#### Data for review:
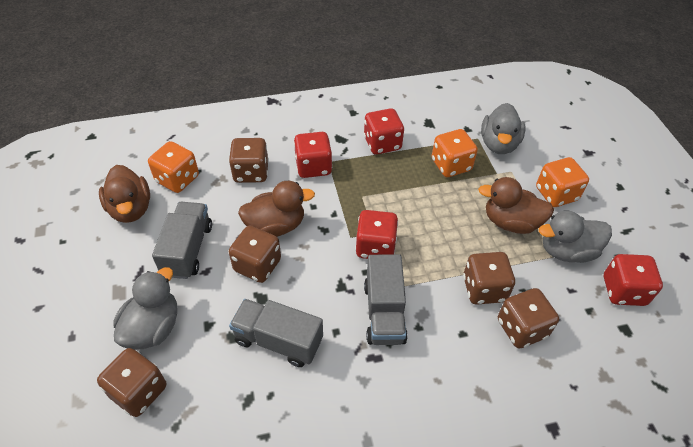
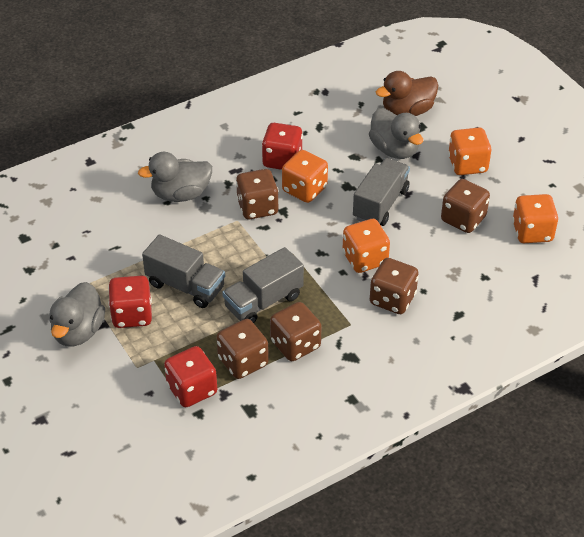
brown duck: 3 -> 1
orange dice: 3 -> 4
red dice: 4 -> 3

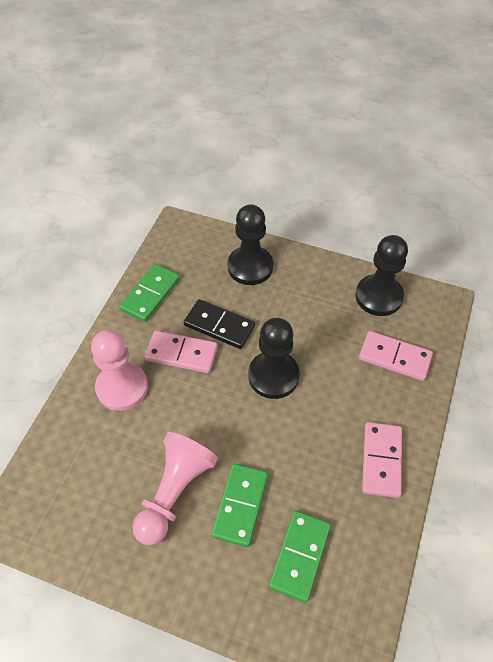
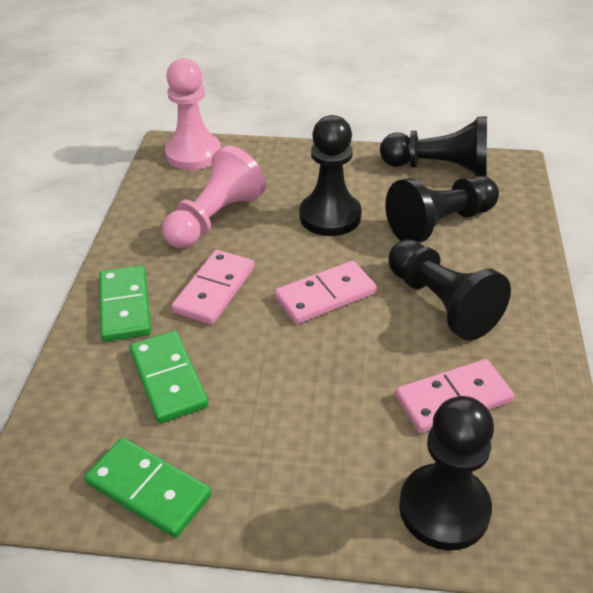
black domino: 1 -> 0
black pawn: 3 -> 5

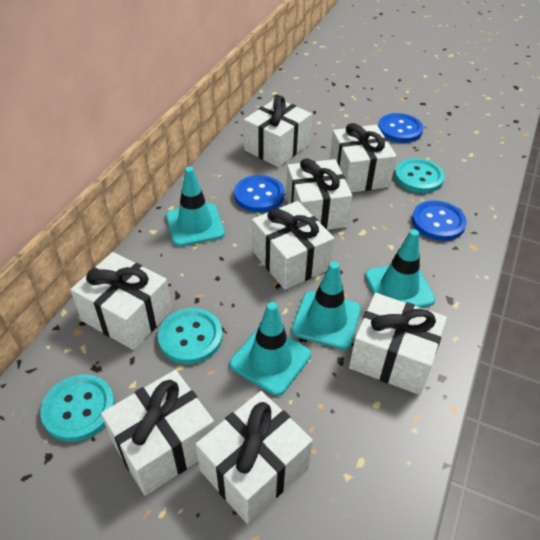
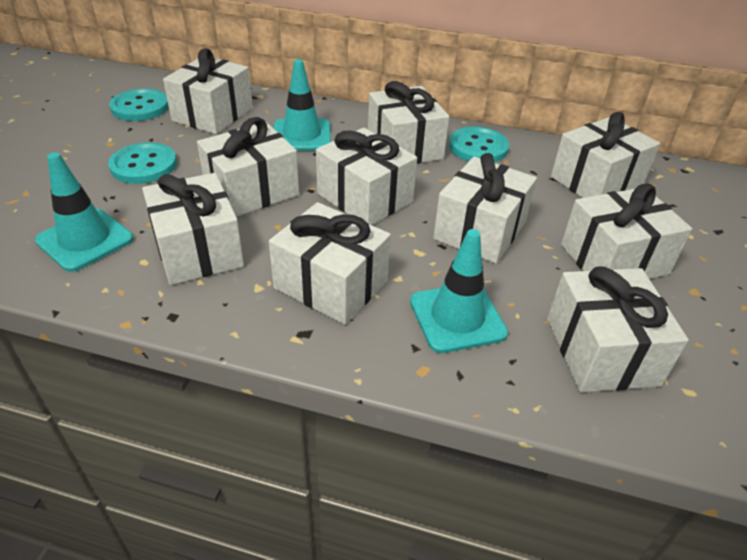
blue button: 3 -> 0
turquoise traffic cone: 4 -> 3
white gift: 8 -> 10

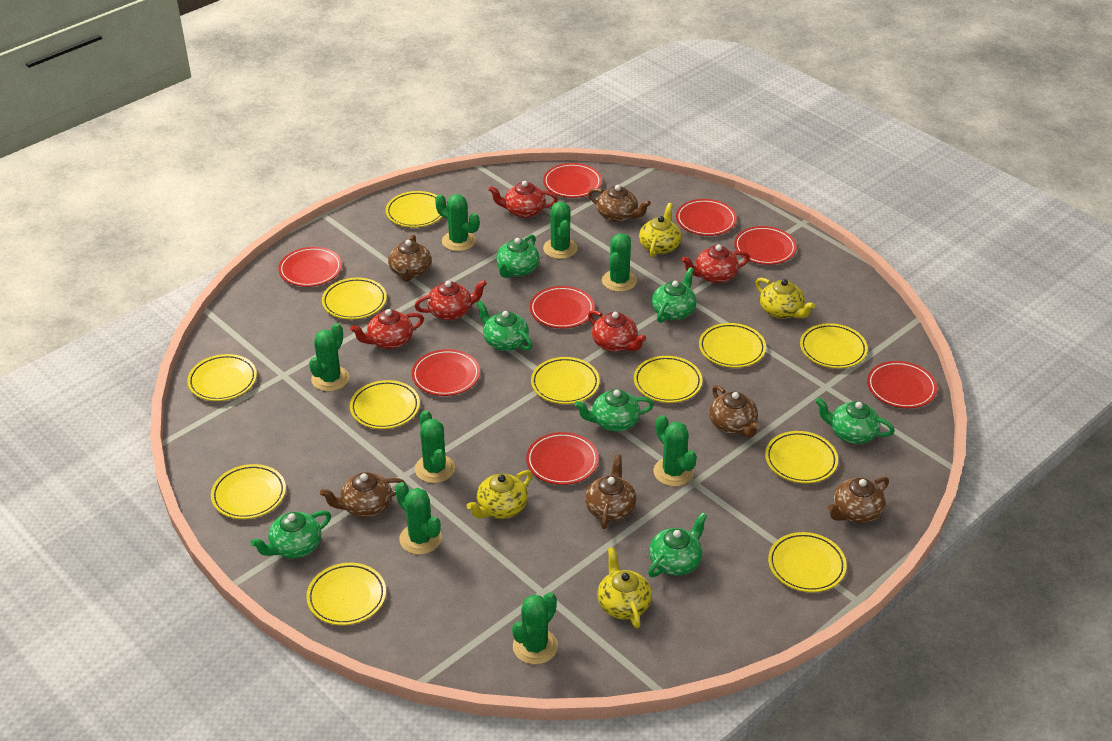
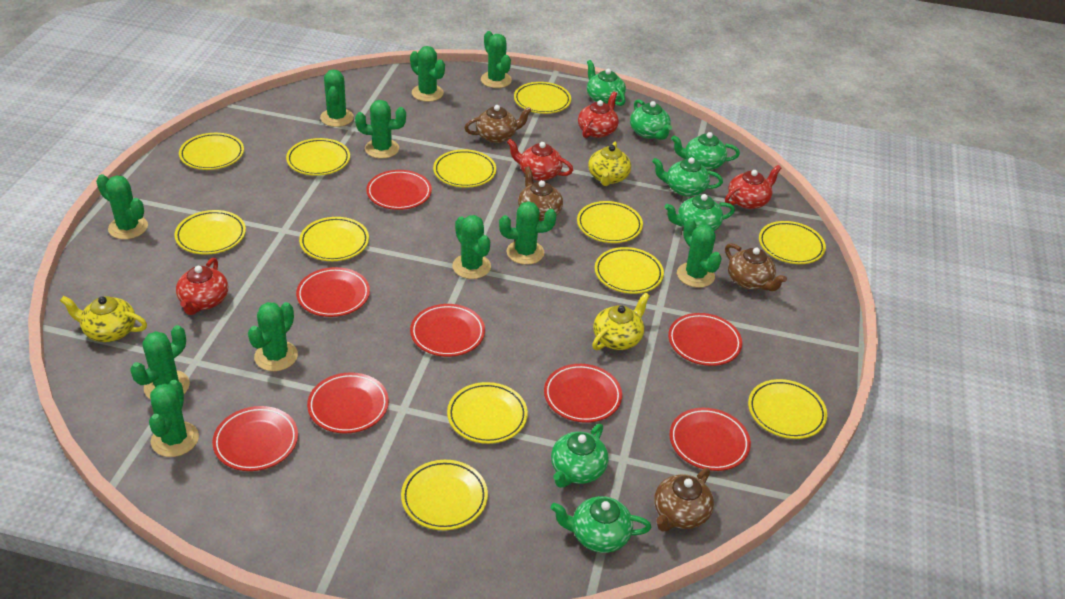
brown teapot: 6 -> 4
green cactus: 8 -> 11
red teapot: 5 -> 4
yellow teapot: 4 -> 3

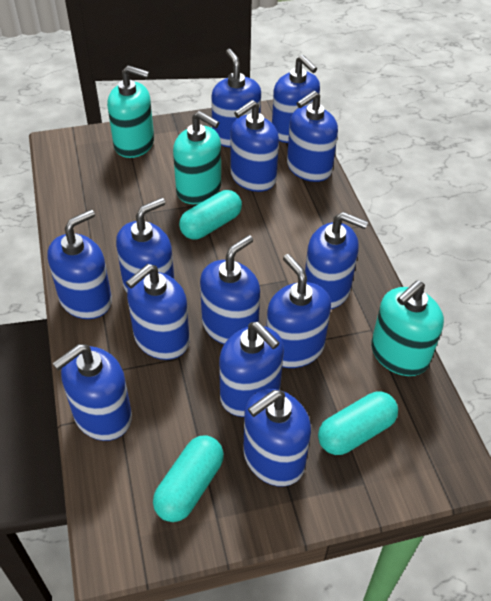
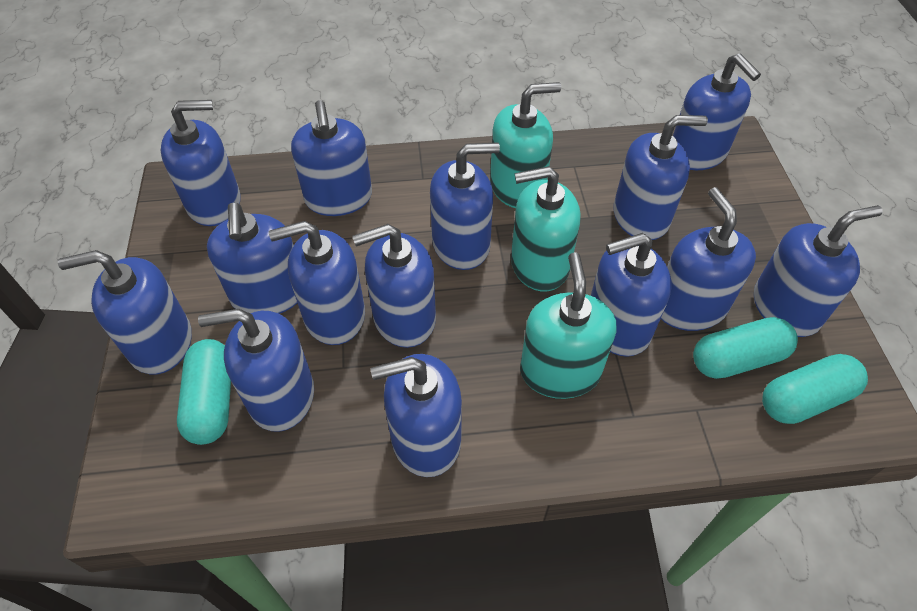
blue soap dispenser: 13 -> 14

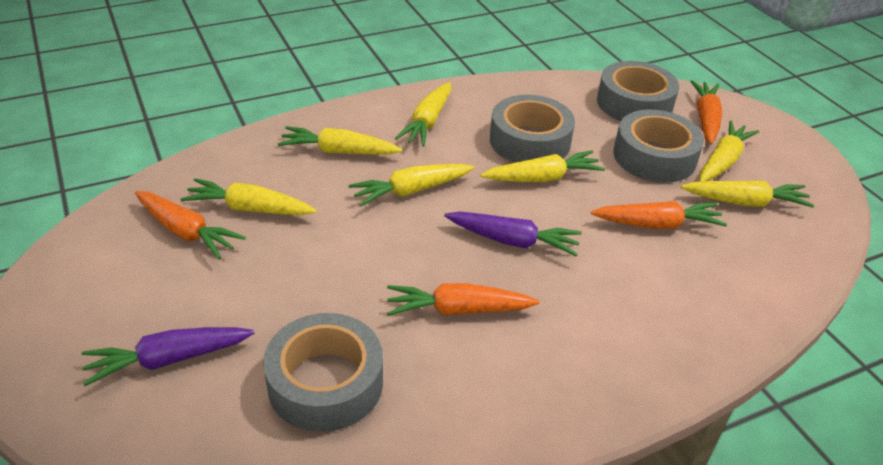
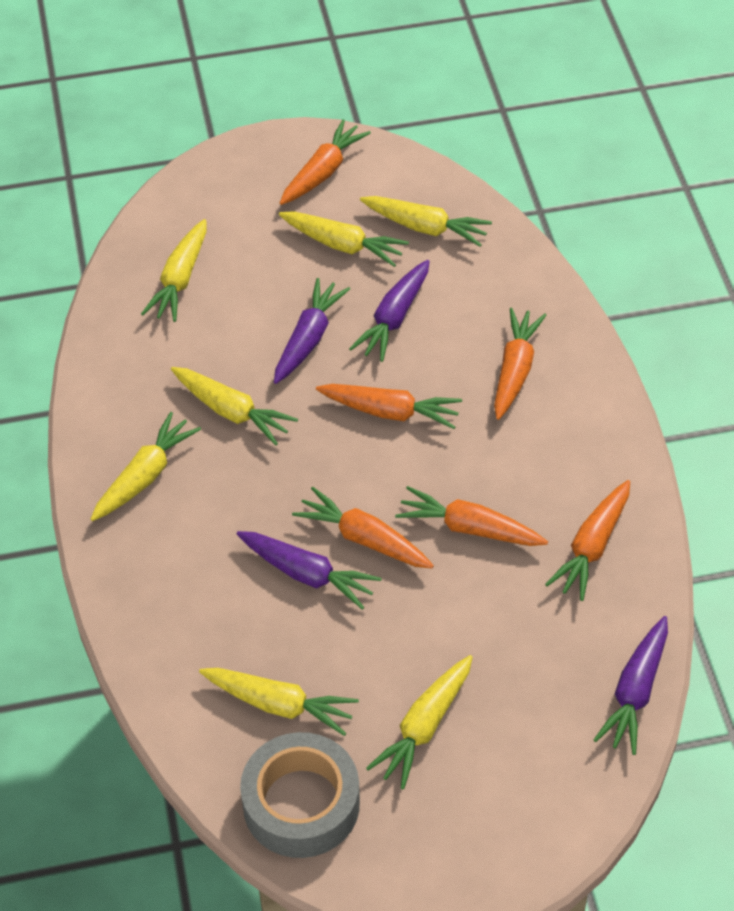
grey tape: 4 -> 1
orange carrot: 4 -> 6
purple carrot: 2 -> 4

#### What needs to be done:
Filter the listing above so that only lines holding the word "blue" remain, and report those lines.

#### Solution to this problem:
blue button: 3 -> 0
blue soap dispenser: 13 -> 14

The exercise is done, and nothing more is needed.